Work task
Below are records with pictures. Reproduce exactly the lines from the line with "window: (198, 113) -> (71, 236), moved" to the line with "treadmill: (234, 484)", inclusive, and leave each picture out.
┄┄┄┄┄┄
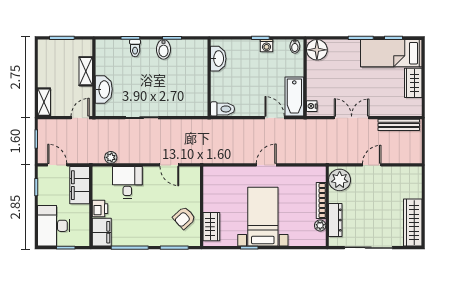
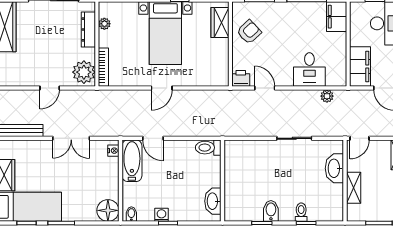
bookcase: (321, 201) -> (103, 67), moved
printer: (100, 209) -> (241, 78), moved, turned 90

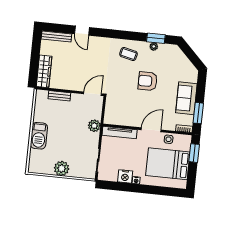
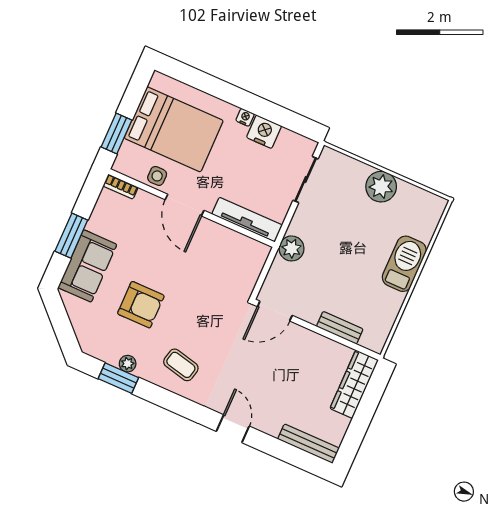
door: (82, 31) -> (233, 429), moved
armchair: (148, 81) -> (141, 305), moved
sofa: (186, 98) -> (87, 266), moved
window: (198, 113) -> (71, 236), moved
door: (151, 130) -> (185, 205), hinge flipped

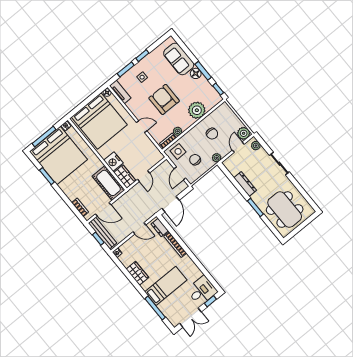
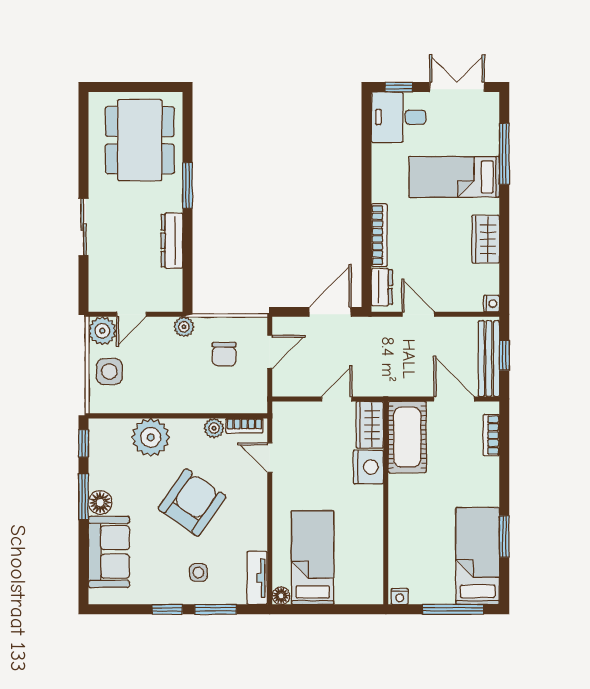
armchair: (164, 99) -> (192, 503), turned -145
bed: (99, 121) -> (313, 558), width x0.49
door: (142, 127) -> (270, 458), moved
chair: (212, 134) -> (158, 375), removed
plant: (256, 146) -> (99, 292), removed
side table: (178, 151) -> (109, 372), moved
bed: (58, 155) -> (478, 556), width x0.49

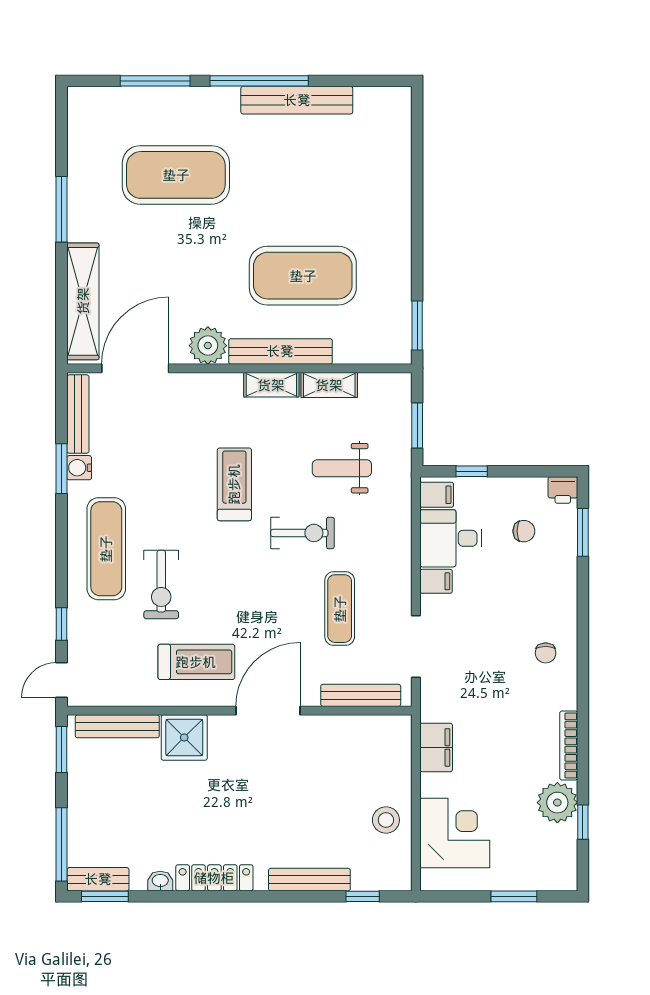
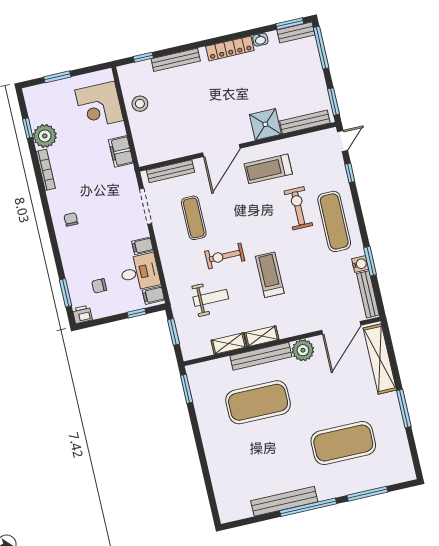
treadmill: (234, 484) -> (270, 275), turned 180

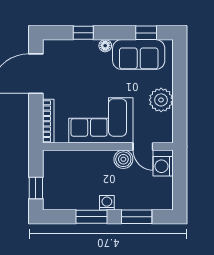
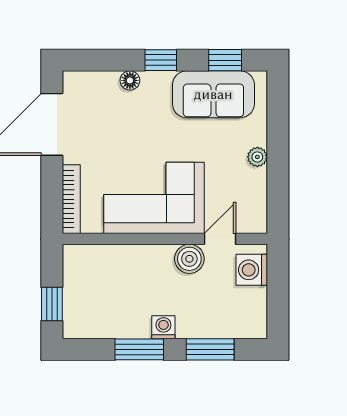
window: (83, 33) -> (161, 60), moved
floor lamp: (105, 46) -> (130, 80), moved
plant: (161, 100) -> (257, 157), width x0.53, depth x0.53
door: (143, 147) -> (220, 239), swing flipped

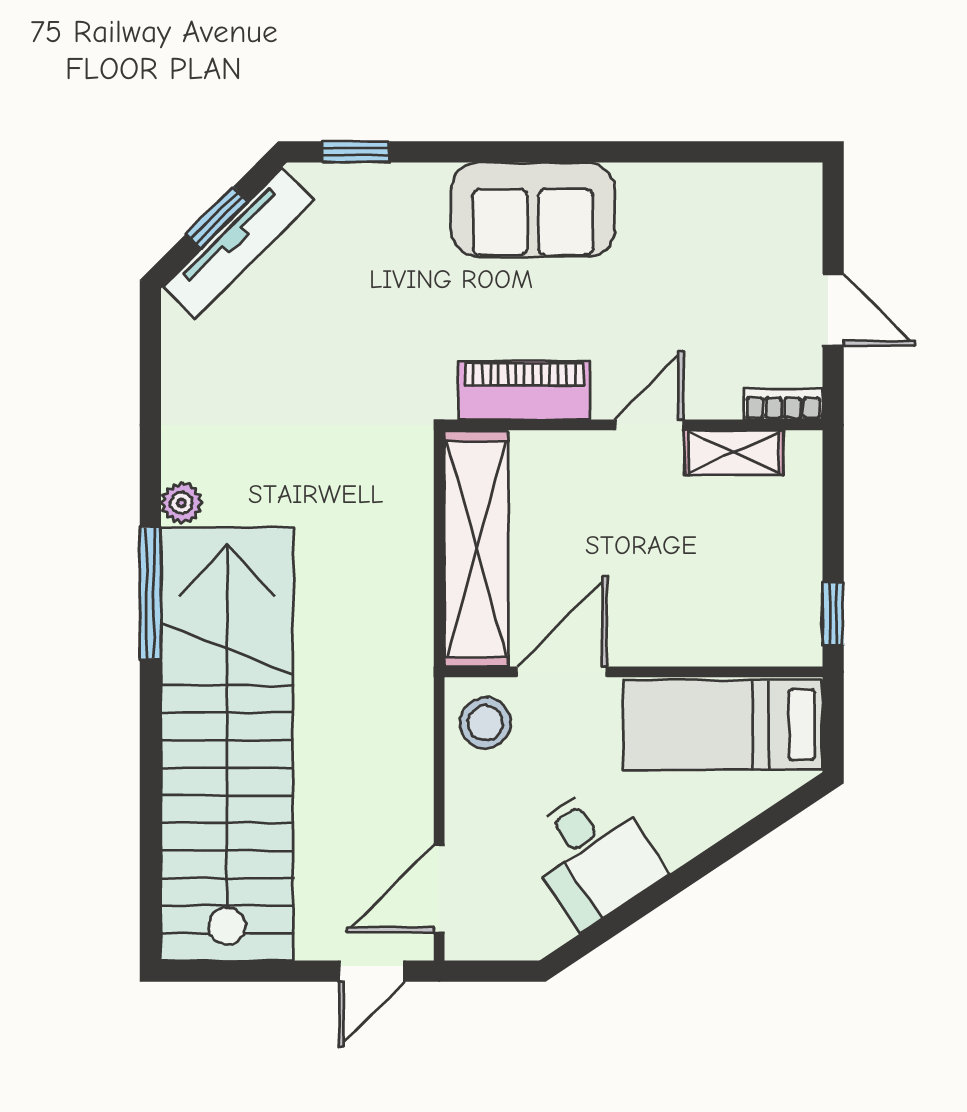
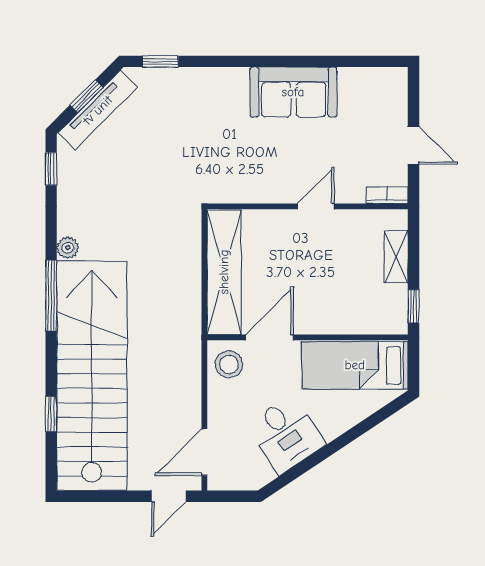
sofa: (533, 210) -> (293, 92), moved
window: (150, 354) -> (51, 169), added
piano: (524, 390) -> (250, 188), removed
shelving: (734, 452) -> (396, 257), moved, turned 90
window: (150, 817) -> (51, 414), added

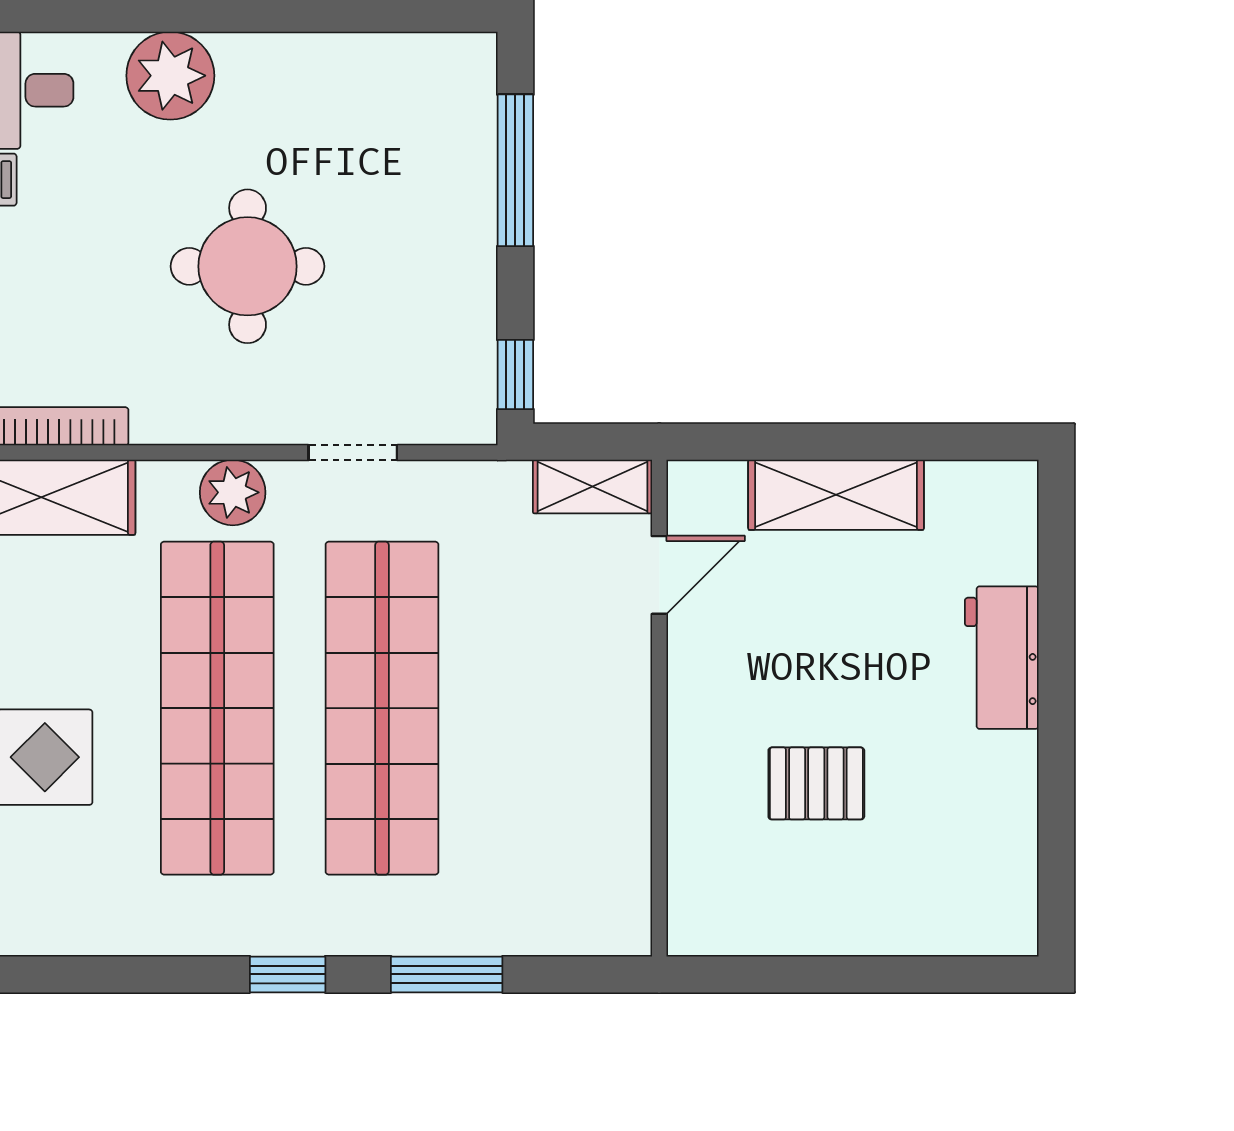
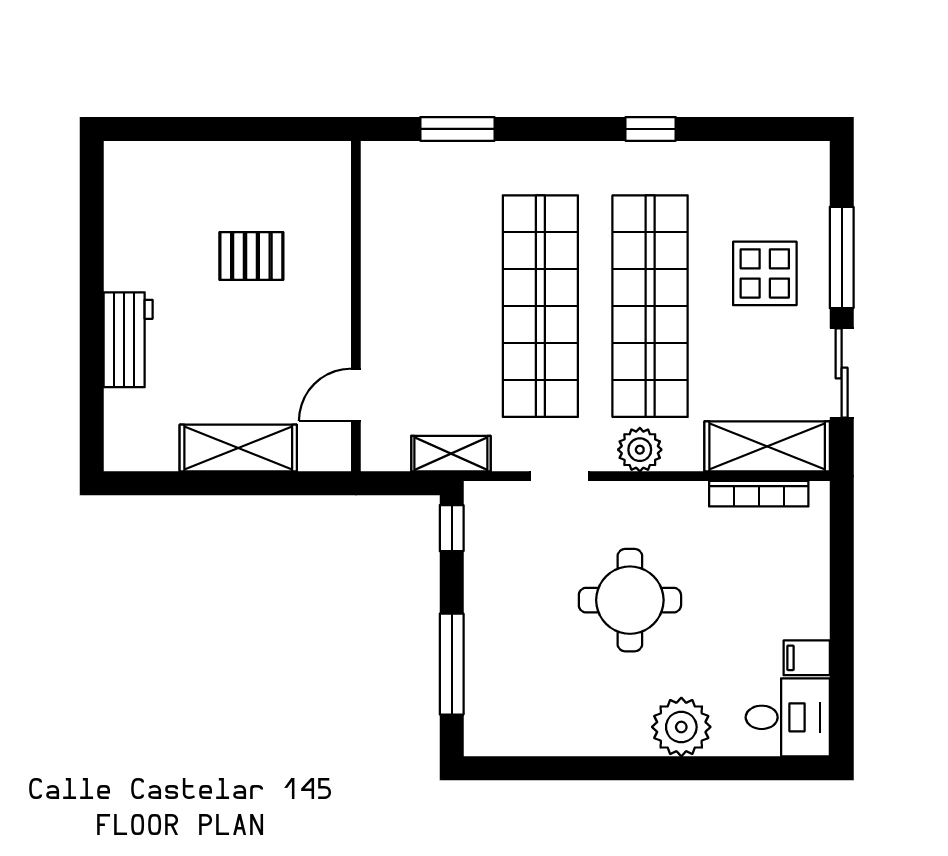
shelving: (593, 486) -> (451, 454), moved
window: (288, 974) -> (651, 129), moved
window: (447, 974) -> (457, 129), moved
┄┄┄┄┄┄
Solution for this exercise
window: (198, 113) -> (71, 236), moved
door: (151, 130) -> (185, 205), hinge flipped

armchair: (164, 99) -> (192, 503), turned -145
bed: (99, 121) -> (313, 558), width x0.49
door: (142, 127) -> (270, 458), moved
chair: (212, 134) -> (158, 375), removed
plant: (256, 146) -> (99, 292), removed
side table: (178, 151) -> (109, 372), moved
bed: (58, 155) -> (478, 556), width x0.49

treadmill: (234, 484) -> (270, 275), turned 180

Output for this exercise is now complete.